- **What you are asked to do**
The expected answer is the set of lines in the data below between the line holding "white brick D13:F13" and the line holding "purple brick D4 level", inclusive, written out exactly.

- **Extracted entries**
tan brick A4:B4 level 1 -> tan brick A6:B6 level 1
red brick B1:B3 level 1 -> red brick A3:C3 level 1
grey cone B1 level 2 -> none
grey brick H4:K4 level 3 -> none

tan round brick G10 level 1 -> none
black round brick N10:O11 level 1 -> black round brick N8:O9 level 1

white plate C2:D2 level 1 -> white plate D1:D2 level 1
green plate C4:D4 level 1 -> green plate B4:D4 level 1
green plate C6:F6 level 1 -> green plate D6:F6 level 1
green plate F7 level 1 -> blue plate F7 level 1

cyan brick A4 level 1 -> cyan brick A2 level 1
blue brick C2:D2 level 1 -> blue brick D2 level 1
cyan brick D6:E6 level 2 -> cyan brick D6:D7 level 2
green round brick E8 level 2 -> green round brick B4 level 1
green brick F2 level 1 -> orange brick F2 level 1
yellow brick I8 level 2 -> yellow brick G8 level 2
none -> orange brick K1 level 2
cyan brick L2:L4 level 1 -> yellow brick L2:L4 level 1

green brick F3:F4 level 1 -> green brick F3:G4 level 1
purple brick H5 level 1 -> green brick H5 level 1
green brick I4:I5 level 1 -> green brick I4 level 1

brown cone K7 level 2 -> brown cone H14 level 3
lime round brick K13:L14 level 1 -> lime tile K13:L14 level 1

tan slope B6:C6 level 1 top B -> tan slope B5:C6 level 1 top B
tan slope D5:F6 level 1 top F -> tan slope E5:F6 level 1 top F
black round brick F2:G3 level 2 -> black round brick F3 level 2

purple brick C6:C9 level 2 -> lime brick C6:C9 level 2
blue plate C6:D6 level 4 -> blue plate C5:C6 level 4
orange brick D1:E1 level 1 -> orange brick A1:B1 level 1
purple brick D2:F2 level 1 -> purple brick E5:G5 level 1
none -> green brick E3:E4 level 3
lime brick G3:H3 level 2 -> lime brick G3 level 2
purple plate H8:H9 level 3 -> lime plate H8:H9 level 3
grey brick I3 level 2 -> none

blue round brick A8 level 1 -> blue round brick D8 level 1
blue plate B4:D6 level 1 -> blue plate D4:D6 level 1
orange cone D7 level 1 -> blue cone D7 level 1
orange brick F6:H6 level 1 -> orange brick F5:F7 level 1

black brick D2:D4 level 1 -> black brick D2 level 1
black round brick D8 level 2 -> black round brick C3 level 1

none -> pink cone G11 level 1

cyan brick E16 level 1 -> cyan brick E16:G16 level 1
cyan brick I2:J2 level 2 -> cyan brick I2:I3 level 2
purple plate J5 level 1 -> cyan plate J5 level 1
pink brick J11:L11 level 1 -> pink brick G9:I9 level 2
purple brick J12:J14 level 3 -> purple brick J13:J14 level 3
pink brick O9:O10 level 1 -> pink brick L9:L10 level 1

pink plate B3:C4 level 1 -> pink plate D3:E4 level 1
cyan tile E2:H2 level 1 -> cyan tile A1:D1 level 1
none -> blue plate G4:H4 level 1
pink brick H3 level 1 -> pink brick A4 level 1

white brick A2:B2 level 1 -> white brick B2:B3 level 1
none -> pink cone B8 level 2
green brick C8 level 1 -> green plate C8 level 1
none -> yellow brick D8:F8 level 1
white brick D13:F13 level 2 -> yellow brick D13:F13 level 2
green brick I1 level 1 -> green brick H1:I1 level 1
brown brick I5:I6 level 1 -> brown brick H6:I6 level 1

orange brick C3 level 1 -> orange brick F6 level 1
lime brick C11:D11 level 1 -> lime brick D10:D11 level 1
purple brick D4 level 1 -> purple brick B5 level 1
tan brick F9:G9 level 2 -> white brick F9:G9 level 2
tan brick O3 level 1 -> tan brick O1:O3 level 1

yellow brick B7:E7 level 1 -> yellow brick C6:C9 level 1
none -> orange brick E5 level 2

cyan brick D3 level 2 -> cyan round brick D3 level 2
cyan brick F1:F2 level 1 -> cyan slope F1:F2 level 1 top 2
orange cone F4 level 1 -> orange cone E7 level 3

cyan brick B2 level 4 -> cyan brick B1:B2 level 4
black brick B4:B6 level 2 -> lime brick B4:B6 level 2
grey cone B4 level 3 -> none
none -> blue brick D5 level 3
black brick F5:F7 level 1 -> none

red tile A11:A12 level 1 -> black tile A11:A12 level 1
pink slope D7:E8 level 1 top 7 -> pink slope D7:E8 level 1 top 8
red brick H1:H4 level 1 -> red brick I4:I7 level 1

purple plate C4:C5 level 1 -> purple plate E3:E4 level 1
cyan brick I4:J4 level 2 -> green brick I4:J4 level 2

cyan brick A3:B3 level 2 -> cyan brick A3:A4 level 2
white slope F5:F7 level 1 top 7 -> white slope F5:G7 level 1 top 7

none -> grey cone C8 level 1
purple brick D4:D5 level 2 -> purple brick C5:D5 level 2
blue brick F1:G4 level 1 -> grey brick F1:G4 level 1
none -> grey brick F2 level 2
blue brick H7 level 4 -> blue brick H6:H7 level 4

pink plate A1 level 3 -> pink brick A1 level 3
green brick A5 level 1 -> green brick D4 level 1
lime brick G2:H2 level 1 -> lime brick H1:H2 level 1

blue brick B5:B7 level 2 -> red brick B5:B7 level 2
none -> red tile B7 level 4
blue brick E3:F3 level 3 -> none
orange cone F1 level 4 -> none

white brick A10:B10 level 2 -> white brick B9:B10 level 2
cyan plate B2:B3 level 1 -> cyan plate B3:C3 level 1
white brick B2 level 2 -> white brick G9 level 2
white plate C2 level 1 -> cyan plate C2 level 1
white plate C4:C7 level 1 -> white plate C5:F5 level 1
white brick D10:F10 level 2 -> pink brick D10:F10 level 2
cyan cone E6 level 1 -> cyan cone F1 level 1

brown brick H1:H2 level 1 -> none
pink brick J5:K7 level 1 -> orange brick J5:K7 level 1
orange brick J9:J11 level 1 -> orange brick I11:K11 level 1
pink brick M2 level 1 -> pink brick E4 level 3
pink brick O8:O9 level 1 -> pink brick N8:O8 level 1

- **Exercise output**
white brick D13:F13 level 2 -> yellow brick D13:F13 level 2
green brick I1 level 1 -> green brick H1:I1 level 1
brown brick I5:I6 level 1 -> brown brick H6:I6 level 1

orange brick C3 level 1 -> orange brick F6 level 1
lime brick C11:D11 level 1 -> lime brick D10:D11 level 1
purple brick D4 level 1 -> purple brick B5 level 1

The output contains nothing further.